**Task item:**
The answer must be every line of the records below that holds the word "RFID".

BEGIN

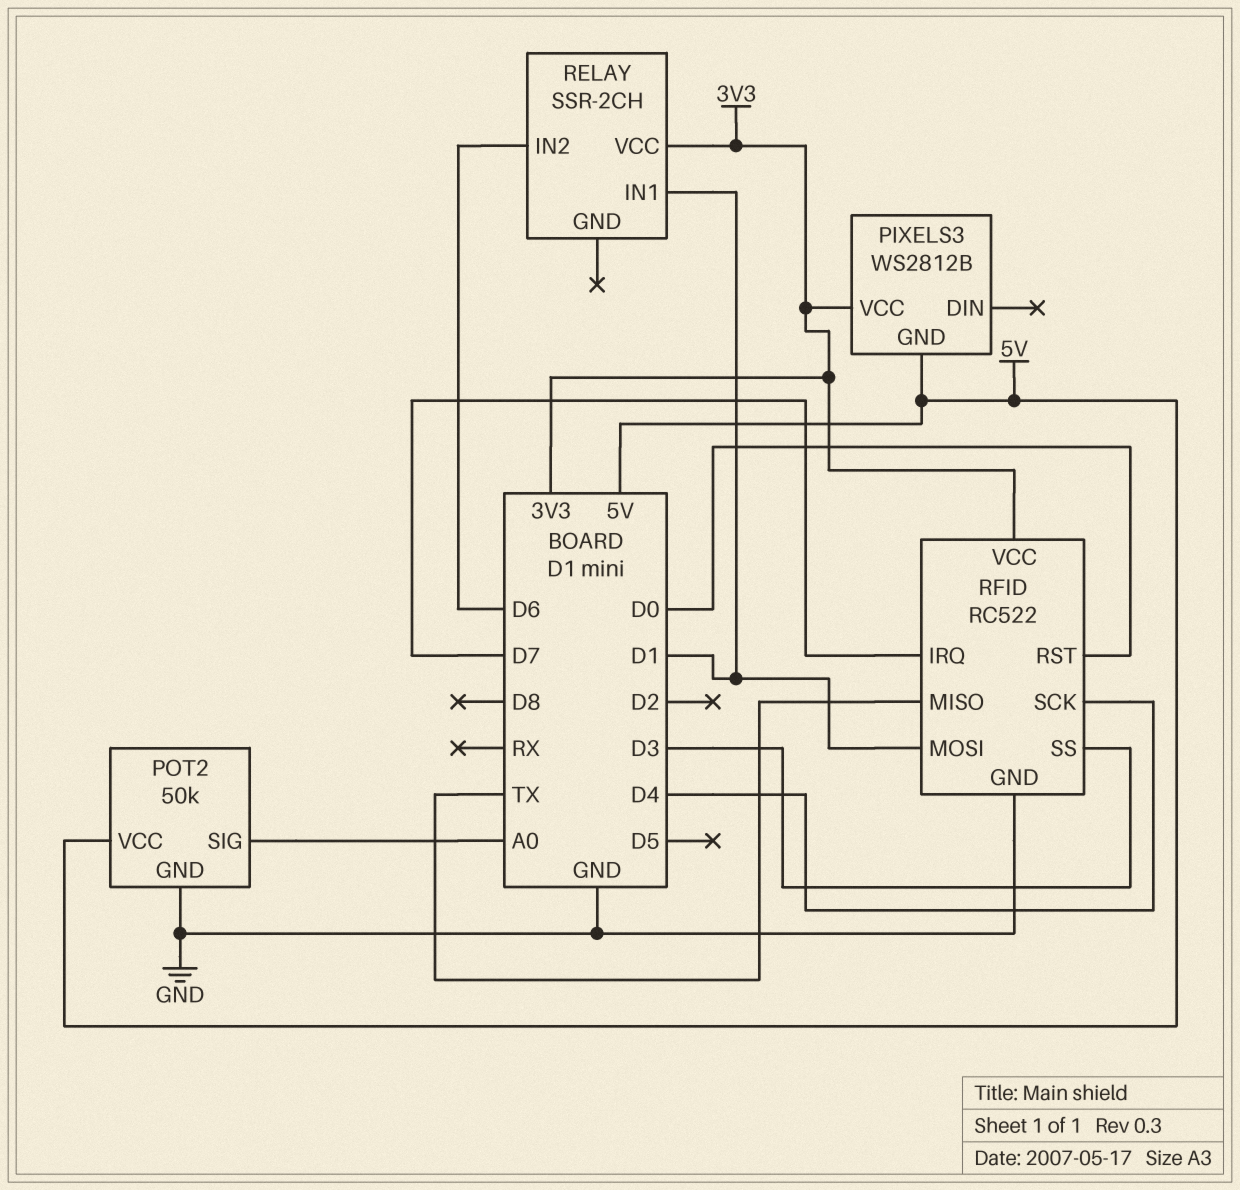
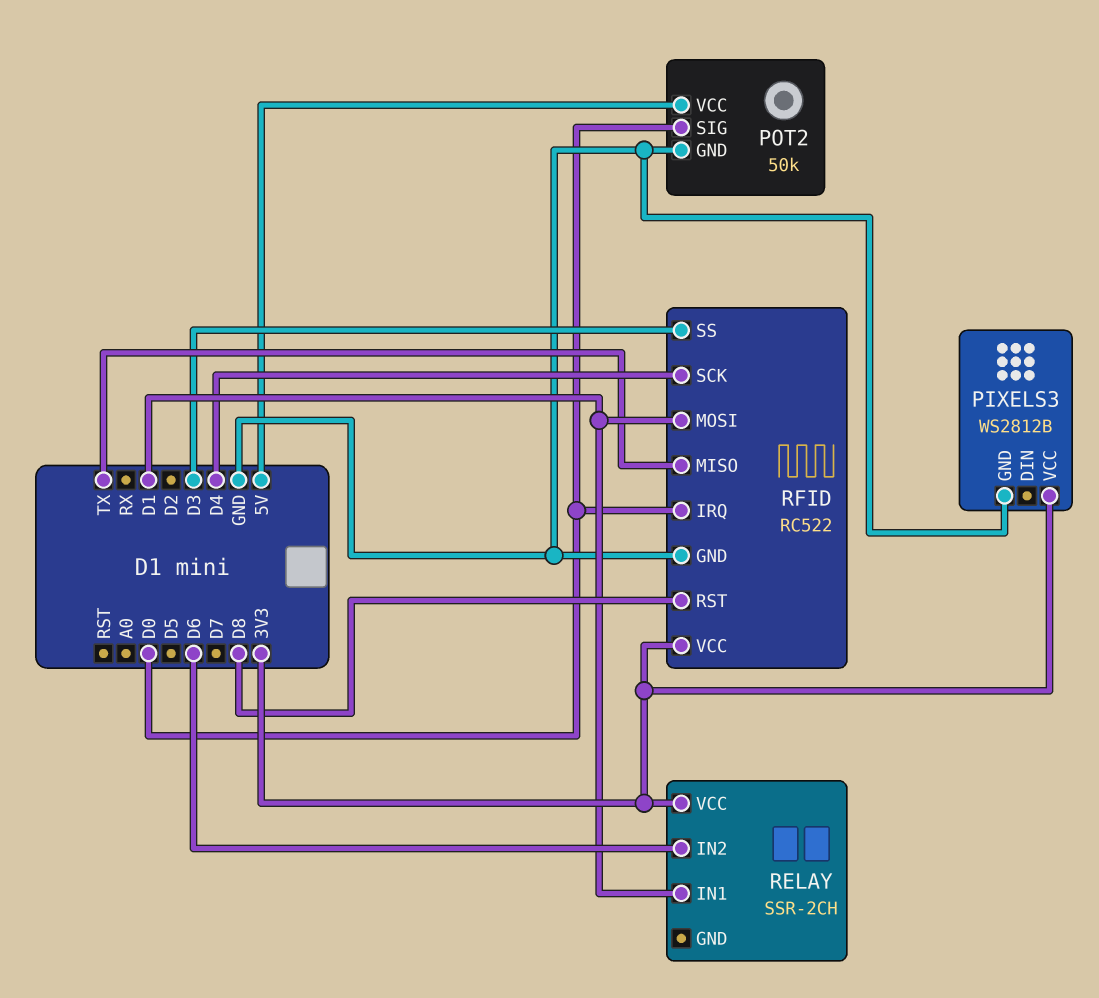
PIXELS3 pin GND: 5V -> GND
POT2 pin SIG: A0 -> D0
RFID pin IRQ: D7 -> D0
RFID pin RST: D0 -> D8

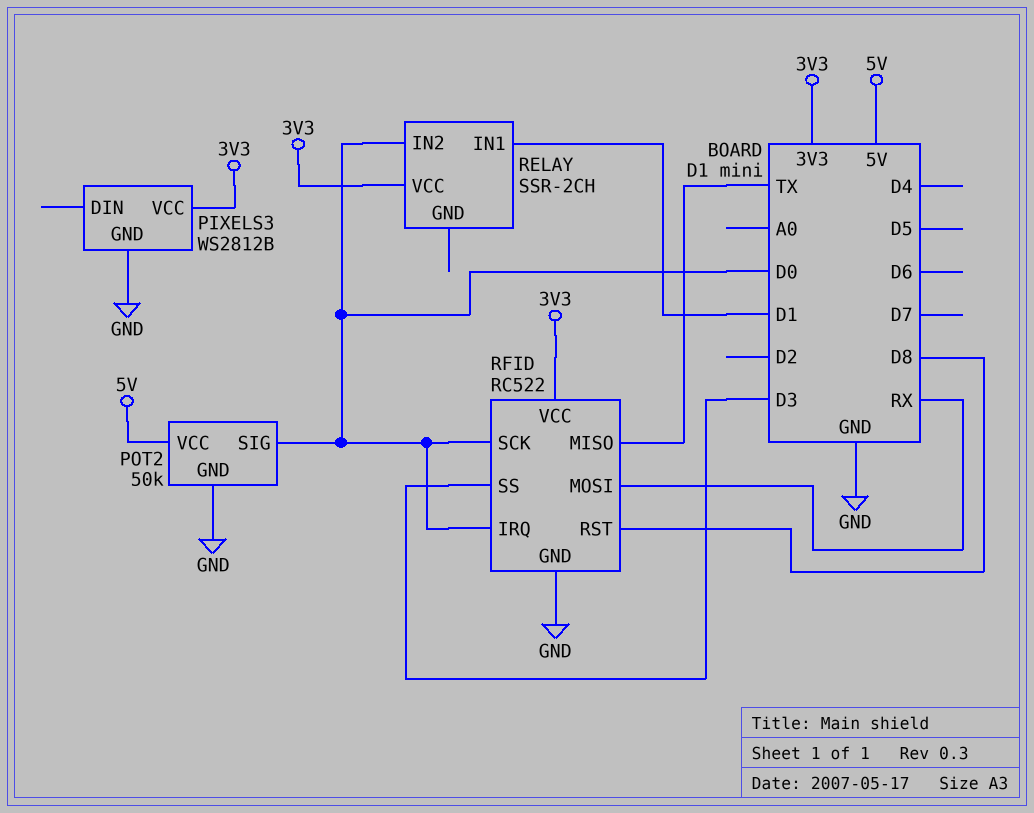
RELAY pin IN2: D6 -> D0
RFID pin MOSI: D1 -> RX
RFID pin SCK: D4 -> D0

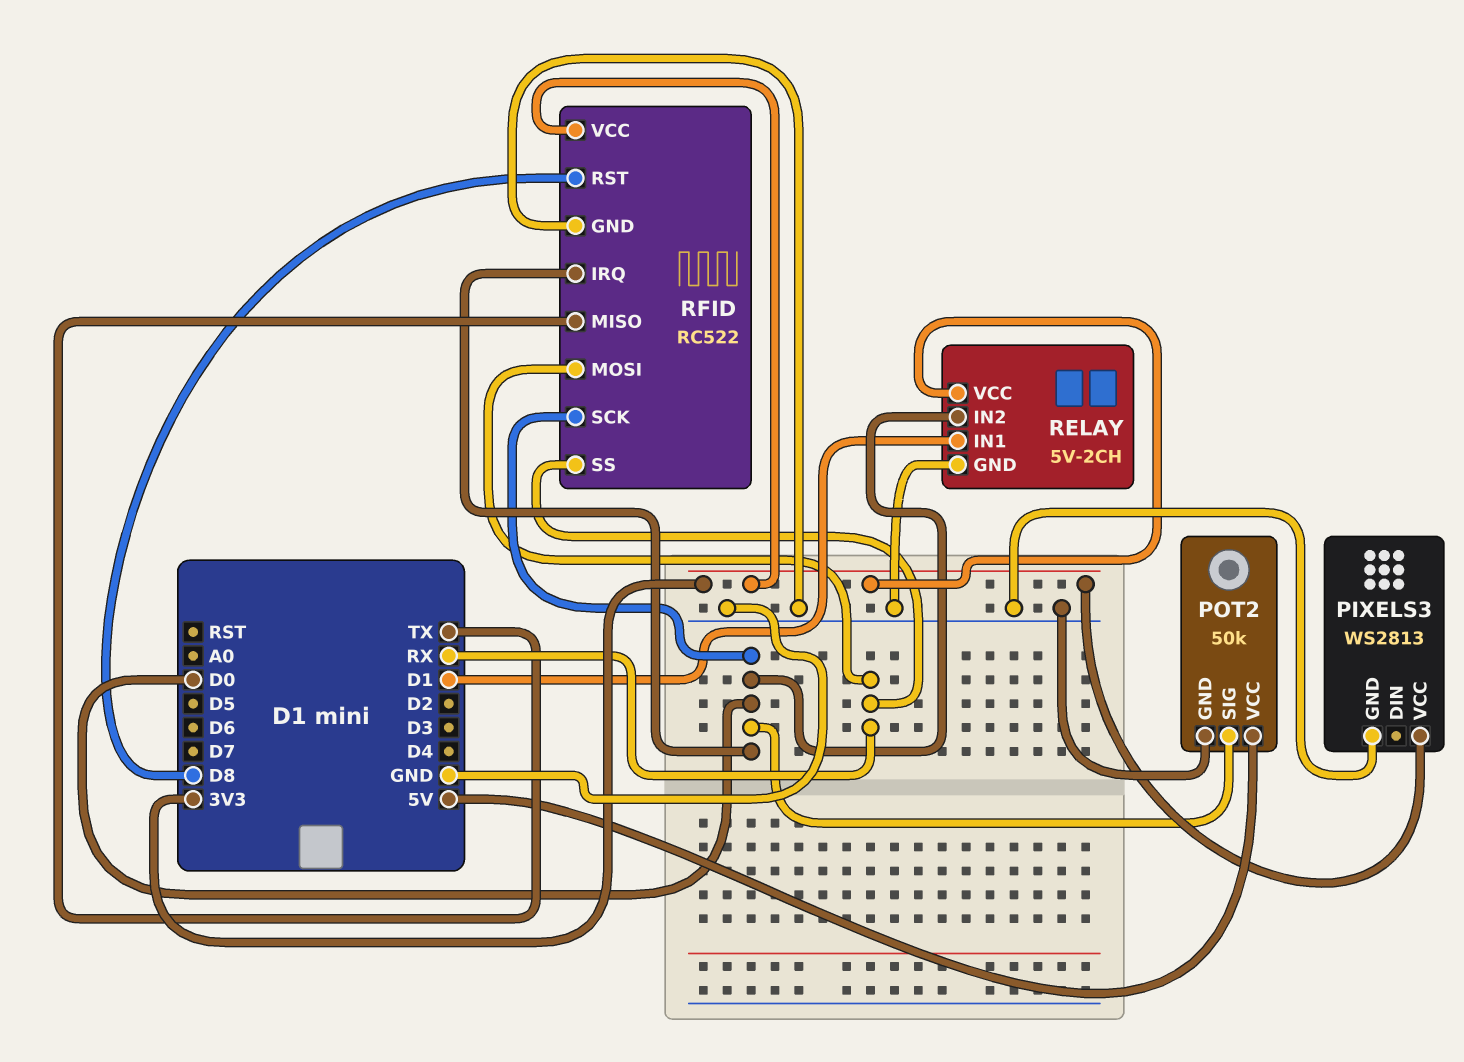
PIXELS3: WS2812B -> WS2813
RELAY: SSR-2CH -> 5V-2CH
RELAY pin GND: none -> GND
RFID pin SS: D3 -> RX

END

**Answer to this problem:**
RFID pin IRQ: D7 -> D0
RFID pin RST: D0 -> D8
RFID pin MOSI: D1 -> RX
RFID pin SCK: D4 -> D0
RFID pin SS: D3 -> RX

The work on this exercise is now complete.